Modification records:
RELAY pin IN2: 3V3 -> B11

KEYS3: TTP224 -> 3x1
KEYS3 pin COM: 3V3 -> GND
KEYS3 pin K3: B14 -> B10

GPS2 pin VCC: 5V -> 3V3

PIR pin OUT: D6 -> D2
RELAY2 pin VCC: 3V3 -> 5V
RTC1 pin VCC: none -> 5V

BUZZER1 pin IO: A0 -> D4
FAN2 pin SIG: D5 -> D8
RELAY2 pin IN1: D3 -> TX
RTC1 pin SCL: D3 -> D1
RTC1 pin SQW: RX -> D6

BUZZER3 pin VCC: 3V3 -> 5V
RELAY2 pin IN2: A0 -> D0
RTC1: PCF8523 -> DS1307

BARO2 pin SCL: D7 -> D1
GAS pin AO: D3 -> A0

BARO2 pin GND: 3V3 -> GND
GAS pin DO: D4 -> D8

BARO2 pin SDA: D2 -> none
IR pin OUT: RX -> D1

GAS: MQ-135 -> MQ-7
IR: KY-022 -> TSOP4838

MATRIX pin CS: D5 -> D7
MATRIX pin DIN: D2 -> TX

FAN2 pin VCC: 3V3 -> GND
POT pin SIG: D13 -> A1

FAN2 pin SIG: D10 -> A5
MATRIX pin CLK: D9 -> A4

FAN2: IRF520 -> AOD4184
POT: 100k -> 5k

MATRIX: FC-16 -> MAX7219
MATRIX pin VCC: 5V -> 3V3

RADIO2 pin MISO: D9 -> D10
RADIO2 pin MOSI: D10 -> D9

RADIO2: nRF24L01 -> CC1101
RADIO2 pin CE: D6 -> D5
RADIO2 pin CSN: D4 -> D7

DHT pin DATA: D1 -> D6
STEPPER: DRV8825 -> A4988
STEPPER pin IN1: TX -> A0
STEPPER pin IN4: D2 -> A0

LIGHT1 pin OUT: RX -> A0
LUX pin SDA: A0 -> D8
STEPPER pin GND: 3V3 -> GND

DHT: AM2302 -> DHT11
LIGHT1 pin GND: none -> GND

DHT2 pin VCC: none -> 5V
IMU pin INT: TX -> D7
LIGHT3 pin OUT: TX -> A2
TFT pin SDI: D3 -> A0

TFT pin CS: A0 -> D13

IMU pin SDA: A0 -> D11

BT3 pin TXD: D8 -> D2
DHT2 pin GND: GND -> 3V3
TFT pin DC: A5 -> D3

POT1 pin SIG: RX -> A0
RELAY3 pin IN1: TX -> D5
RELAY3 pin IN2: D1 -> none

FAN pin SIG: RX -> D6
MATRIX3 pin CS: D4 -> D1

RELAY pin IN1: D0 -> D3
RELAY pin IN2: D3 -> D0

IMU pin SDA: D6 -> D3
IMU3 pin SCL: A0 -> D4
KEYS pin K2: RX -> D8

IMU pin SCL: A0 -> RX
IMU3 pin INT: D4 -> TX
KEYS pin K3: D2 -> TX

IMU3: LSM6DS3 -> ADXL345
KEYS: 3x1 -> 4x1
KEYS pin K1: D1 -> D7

● Goal of the exercise
Search the entries for the word "STEPPER", then gather every line that has it.

● Solution
STEPPER: DRV8825 -> A4988
STEPPER pin IN1: TX -> A0
STEPPER pin IN4: D2 -> A0
STEPPER pin GND: 3V3 -> GND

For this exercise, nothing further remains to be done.